---- Gegebene Daten

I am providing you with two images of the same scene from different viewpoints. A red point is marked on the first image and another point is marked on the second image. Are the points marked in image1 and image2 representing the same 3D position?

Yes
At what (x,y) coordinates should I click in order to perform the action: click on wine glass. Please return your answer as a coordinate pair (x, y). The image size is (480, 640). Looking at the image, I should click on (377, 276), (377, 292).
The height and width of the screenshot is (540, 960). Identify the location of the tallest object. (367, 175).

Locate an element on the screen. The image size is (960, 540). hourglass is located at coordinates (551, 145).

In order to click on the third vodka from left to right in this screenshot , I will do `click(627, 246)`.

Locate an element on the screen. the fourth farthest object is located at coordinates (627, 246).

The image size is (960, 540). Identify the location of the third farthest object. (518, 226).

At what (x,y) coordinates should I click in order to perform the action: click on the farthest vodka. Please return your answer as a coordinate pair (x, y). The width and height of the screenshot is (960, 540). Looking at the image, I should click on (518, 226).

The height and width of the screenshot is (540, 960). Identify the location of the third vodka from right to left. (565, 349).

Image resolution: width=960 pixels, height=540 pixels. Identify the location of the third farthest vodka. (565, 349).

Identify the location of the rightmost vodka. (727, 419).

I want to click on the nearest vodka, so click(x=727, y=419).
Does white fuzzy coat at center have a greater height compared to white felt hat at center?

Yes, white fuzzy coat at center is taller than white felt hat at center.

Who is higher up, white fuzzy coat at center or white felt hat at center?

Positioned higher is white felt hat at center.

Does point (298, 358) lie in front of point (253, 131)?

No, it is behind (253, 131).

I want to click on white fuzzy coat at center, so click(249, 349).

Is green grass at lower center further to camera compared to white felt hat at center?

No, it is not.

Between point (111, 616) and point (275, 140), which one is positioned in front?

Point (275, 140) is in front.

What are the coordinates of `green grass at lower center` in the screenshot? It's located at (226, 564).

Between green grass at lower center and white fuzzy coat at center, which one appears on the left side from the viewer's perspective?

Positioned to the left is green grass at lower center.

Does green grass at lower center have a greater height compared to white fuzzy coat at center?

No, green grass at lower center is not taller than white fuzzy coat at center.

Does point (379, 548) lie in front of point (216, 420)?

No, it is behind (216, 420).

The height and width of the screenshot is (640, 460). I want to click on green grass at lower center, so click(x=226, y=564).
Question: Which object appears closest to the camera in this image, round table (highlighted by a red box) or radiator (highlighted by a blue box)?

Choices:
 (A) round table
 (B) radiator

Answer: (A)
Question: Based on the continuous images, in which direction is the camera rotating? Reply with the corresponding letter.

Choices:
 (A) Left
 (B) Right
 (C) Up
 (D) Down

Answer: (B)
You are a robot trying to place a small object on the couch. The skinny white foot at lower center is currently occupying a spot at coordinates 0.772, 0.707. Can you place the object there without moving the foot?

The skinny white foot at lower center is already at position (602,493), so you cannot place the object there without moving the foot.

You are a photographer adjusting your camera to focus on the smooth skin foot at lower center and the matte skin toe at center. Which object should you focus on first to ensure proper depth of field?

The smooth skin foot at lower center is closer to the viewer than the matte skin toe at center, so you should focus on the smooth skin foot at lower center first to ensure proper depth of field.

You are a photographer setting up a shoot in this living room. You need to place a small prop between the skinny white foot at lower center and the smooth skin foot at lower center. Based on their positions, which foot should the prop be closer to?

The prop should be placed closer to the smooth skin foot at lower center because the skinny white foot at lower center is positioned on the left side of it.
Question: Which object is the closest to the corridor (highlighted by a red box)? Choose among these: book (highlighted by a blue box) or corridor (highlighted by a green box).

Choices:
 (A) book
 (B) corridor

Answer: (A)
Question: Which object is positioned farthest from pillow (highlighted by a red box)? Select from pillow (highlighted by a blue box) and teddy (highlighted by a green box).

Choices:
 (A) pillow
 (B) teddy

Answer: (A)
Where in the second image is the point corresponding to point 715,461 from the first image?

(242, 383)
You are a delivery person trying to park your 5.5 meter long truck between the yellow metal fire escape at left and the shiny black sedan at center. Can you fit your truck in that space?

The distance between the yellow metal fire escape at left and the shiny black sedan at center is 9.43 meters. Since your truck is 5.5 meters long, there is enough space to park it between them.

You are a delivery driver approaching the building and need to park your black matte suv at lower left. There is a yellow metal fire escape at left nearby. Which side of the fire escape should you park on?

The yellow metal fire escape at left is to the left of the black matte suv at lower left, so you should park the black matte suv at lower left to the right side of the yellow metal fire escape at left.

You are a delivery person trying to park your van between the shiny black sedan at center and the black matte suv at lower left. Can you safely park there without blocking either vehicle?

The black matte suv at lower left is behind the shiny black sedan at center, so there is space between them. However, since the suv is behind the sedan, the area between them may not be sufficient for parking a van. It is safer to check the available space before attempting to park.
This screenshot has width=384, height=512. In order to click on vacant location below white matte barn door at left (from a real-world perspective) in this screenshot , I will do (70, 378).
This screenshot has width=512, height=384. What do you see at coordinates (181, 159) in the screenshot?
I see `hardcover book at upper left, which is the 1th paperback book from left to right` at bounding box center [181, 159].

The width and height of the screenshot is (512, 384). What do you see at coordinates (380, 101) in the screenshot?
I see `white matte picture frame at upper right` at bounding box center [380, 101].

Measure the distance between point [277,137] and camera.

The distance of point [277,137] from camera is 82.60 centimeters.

--------

Ordne sämtliche Zeilen aller Einträge im Datenblock als JSON-Liste von Zeichenketten an, eine Zeichenkette je Zeile und ohne Leerzeilen.

[
  "I am providing you with two images of the same scene from different viewpoints. A red point is marked on the first image and another point is marked on the second image. Are the points marked in image1 and image2 representing the same 3D position?",
  "Yes",
  "At what (x,y) coordinates should I click in order to perform the action: click on wine glass. Please return your answer as a coordinate pair (x, y). The image size is (480, 640). Looking at the image, I should click on (377, 276), (377, 292).",
  "The height and width of the screenshot is (540, 960). Identify the location of the tallest object. (367, 175).",
  "Locate an element on the screen. The image size is (960, 540). hourglass is located at coordinates (551, 145).",
  "In order to click on the third vodka from left to right in this screenshot , I will do `click(627, 246)`.",
  "Locate an element on the screen. the fourth farthest object is located at coordinates (627, 246).",
  "The image size is (960, 540). Identify the location of the third farthest object. (518, 226).",
  "At what (x,y) coordinates should I click in order to perform the action: click on the farthest vodka. Please return your answer as a coordinate pair (x, y). The width and height of the screenshot is (960, 540). Looking at the image, I should click on (518, 226).",
  "The height and width of the screenshot is (540, 960). Identify the location of the third vodka from right to left. (565, 349).",
  "Image resolution: width=960 pixels, height=540 pixels. Identify the location of the third farthest vodka. (565, 349).",
  "Identify the location of the rightmost vodka. (727, 419).",
  "I want to click on the nearest vodka, so click(x=727, y=419).",
  "Does white fuzzy coat at center have a greater height compared to white felt hat at center?",
  "Yes, white fuzzy coat at center is taller than white felt hat at center.",
  "Who is higher up, white fuzzy coat at center or white felt hat at center?",
  "Positioned higher is white felt hat at center.",
  "Does point (298, 358) lie in front of point (253, 131)?",
  "No, it is behind (253, 131).",
  "I want to click on white fuzzy coat at center, so click(249, 349).",
  "Is green grass at lower center further to camera compared to white felt hat at center?",
  "No, it is not.",
  "Between point (111, 616) and point (275, 140), which one is positioned in front?",
  "Point (275, 140) is in front.",
  "What are the coordinates of `green grass at lower center` in the screenshot? It's located at (226, 564).",
  "Between green grass at lower center and white fuzzy coat at center, which one appears on the left side from the viewer's perspective?",
  "Positioned to the left is green grass at lower center.",
  "Does green grass at lower center have a greater height compared to white fuzzy coat at center?",
  "No, green grass at lower center is not taller than white fuzzy coat at center.",
  "Does point (379, 548) lie in front of point (216, 420)?",
  "No, it is behind (216, 420).",
  "The height and width of the screenshot is (640, 460). I want to click on green grass at lower center, so click(x=226, y=564).",
  "Question: Which object appears closest to the camera in this image, round table (highlighted by a red box) or radiator (highlighted by a blue box)?",
  "Choices:",
  " (A) round table",
  " (B) radiator",
  "Answer: (A)",
  "Question: Based on the continuous images, in which direction is the camera rotating? Reply with the corresponding letter.",
  "Choices:",
  " (A) Left",
  " (B) Right",
  " (C) Up",
  " (D) Down",
  "Answer: (B)",
  "You are a robot trying to place a small object on the couch. The skinny white foot at lower center is currently occupying a spot at coordinates 0.772, 0.707. Can you place the object there without moving the foot?",
  "The skinny white foot at lower center is already at position (602,493), so you cannot place the object there without moving the foot.",
  "You are a photographer adjusting your camera to focus on the smooth skin foot at lower center and the matte skin toe at center. Which object should you focus on first to ensure proper depth of field?",
  "The smooth skin foot at lower center is closer to the viewer than the matte skin toe at center, so you should focus on the smooth skin foot at lower center first to ensure proper depth of field.",
  "You are a photographer setting up a shoot in this living room. You need to place a small prop between the skinny white foot at lower center and the smooth skin foot at lower center. Based on their positions, which foot should the prop be closer to?",
  "The prop should be placed closer to the smooth skin foot at lower center because the skinny white foot at lower center is positioned on the left side of it.",
  "Question: Which object is the closest to the corridor (highlighted by a red box)? Choose among these: book (highlighted by a blue box) or corridor (highlighted by a green box).",
  "Choices:",
  " (A) book",
  " (B) corridor",
  "Answer: (A)",
  "Question: Which object is positioned farthest from pillow (highlighted by a red box)? Select from pillow (highlighted by a blue box) and teddy (highlighted by a green box).",
  "Choices:",
  " (A) pillow",
  " (B) teddy",
  "Answer: (A)",
  "Where in the second image is the point corresponding to point 715,461 from the first image?",
  "(242, 383)",
  "You are a delivery person trying to park your 5.5 meter long truck between the yellow metal fire escape at left and the shiny black sedan at center. Can you fit your truck in that space?",
  "The distance between the yellow metal fire escape at left and the shiny black sedan at center is 9.43 meters. Since your truck is 5.5 meters long, there is enough space to park it between them.",
  "You are a delivery driver approaching the building and need to park your black matte suv at lower left. There is a yellow metal fire escape at left nearby. Which side of the fire escape should you park on?",
  "The yellow metal fire escape at left is to the left of the black matte suv at lower left, so you should park the black matte suv at lower left to the right side of the yellow metal fire escape at left.",
  "You are a delivery person trying to park your van between the shiny black sedan at center and the black matte suv at lower left. Can you safely park there without blocking either vehicle?",
  "The black matte suv at lower left is behind the shiny black sedan at center, so there is space between them. However, since the suv is behind the sedan, the area between them may not be sufficient for parking a van. It is safer to check the available space before attempting to park.",
  "This screenshot has width=384, height=512. In order to click on vacant location below white matte barn door at left (from a real-world perspective) in this screenshot , I will do (70, 378).",
  "This screenshot has width=512, height=384. What do you see at coordinates (181, 159) in the screenshot?",
  "I see `hardcover book at upper left, which is the 1th paperback book from left to right` at bounding box center [181, 159].",
  "The width and height of the screenshot is (512, 384). What do you see at coordinates (380, 101) in the screenshot?",
  "I see `white matte picture frame at upper right` at bounding box center [380, 101].",
  "Measure the distance between point [277,137] and camera.",
  "The distance of point [277,137] from camera is 82.60 centimeters."
]